Written problem | Repeat the lines from the start of the records through the line containing "3: (881, 353)", including both. Leave the pictures out of your answer.

Material for this task |
══════

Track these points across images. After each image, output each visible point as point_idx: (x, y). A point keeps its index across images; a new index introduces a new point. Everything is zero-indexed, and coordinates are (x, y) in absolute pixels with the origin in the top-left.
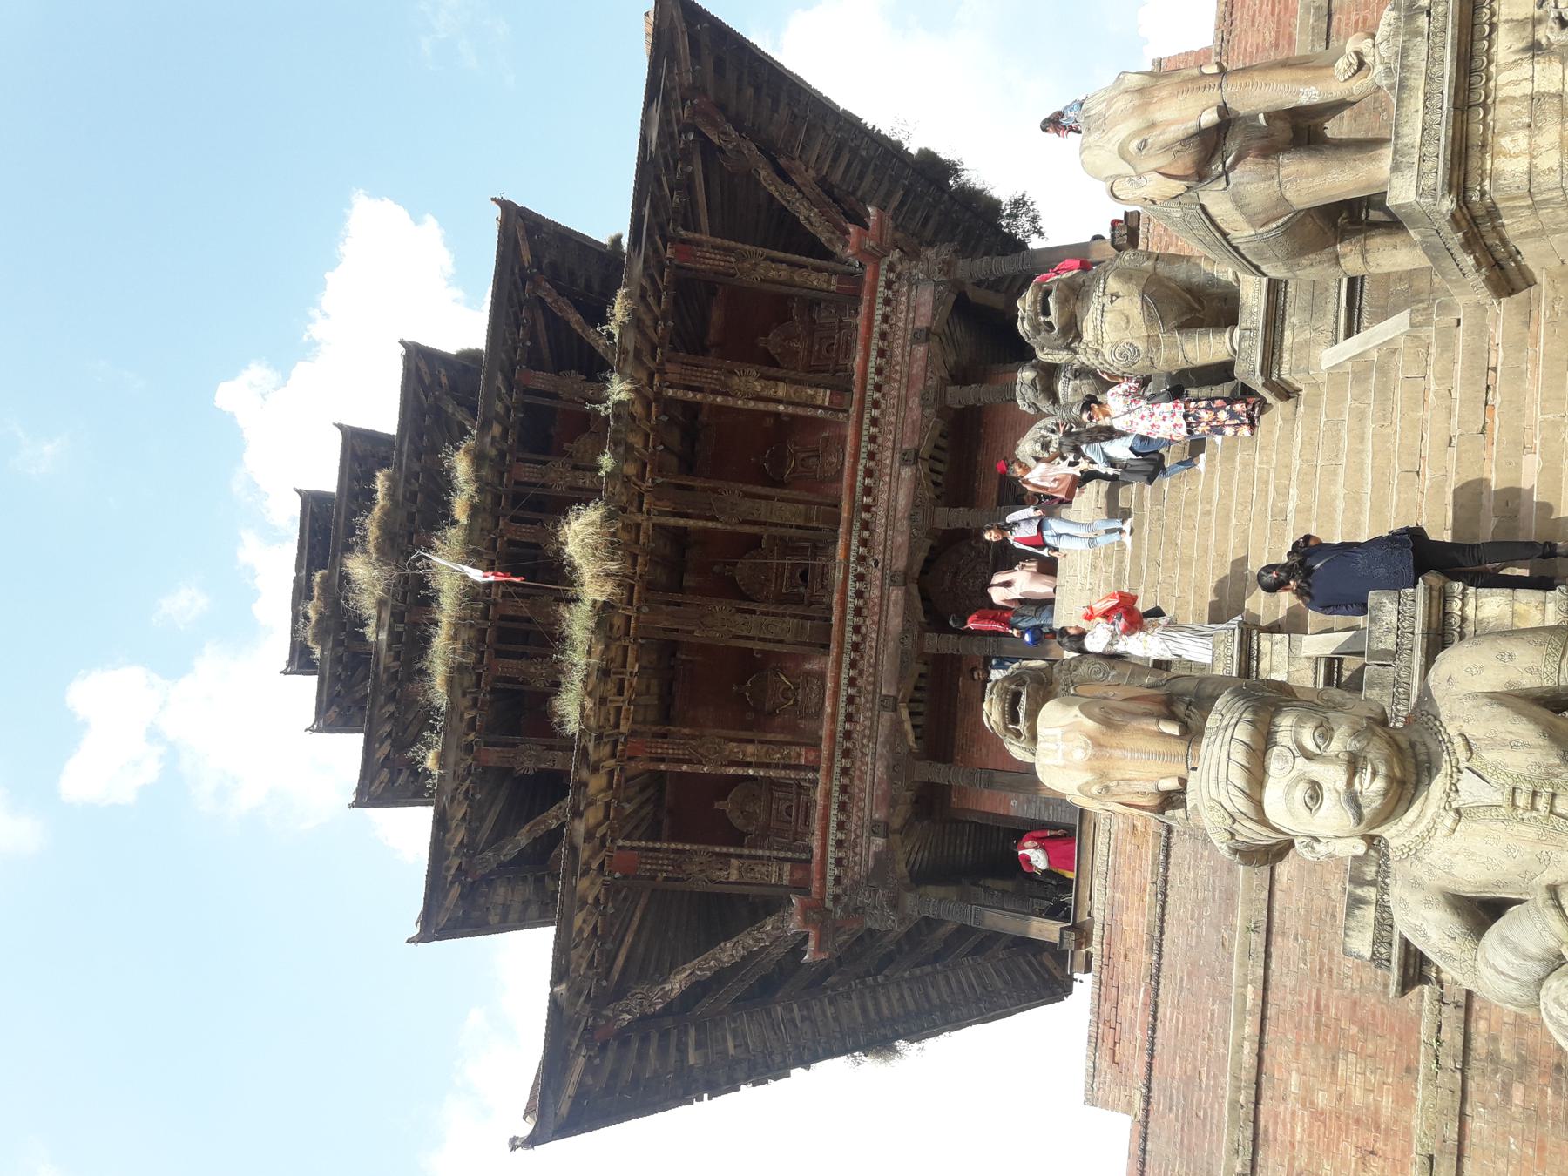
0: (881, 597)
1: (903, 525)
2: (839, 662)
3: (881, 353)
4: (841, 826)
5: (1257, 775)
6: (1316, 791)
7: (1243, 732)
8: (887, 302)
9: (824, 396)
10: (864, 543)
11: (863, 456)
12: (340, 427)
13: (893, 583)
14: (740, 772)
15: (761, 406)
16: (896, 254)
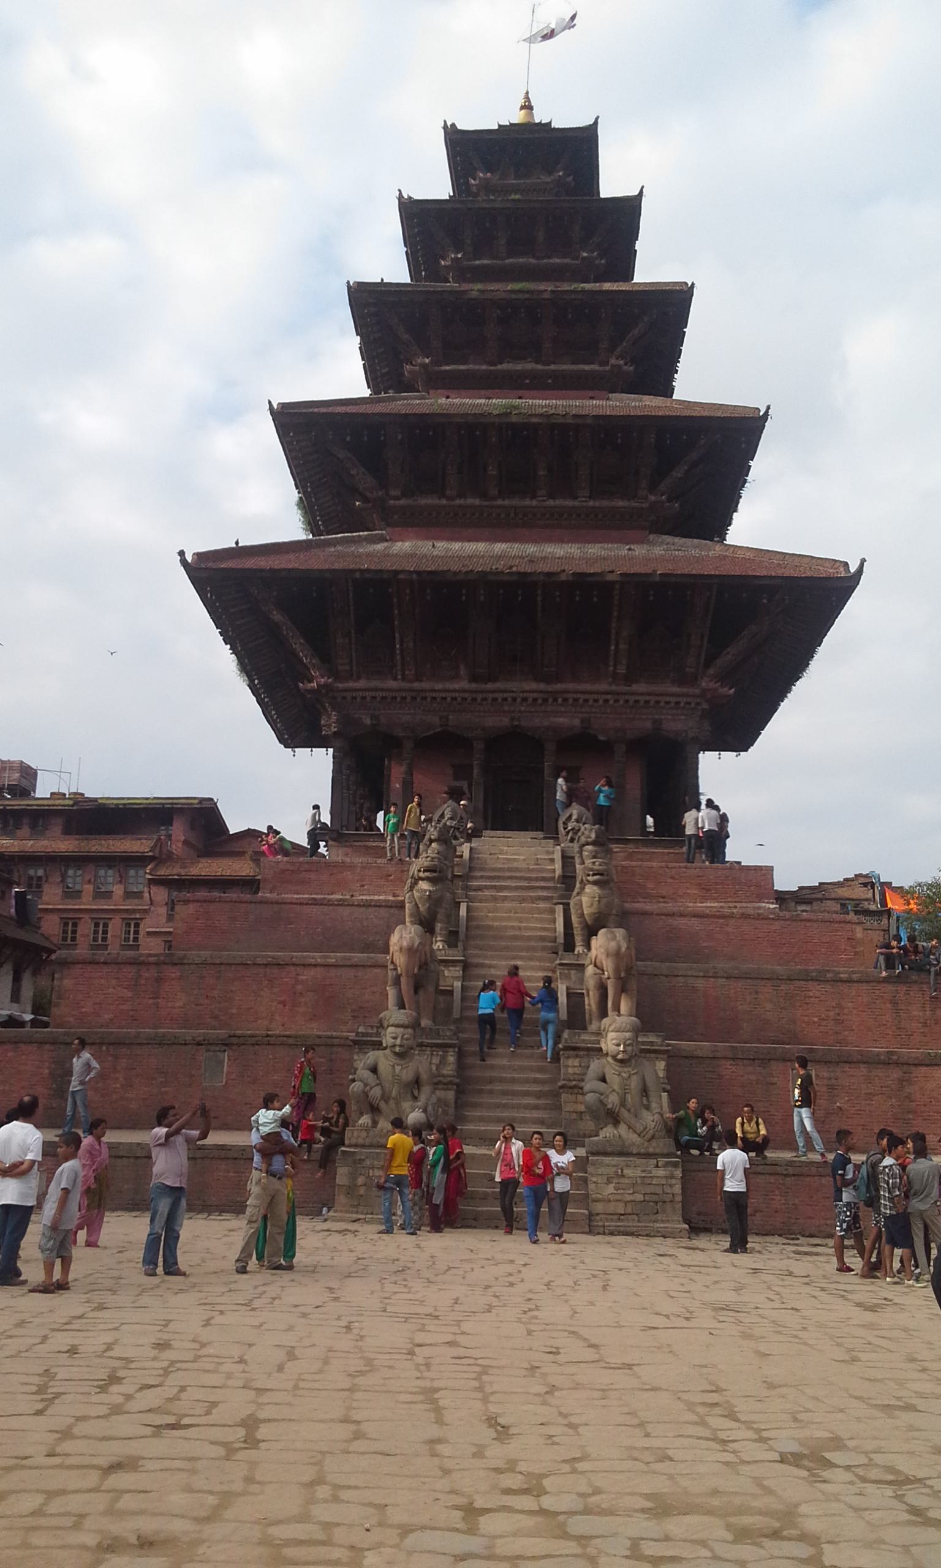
0: (504, 712)
1: (546, 723)
2: (464, 691)
3: (647, 702)
4: (374, 698)
5: (397, 1026)
6: (395, 1038)
7: (406, 1023)
8: (677, 703)
9: (622, 670)
10: (535, 700)
11: (586, 696)
12: (641, 192)
13: (512, 719)
14: (397, 641)
15: (613, 637)
16: (705, 706)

══════

Full solution |
Track these points across images. After each image, output each visible point as point_idx: (x, y). A point keeps its index across images; a new index introduces a new point. Everything is zero-indexed, and coordinates are (x, y) in absolute pixels with the origin in the top-left.
0: (881, 597)
1: (903, 525)
2: (839, 662)
3: (881, 353)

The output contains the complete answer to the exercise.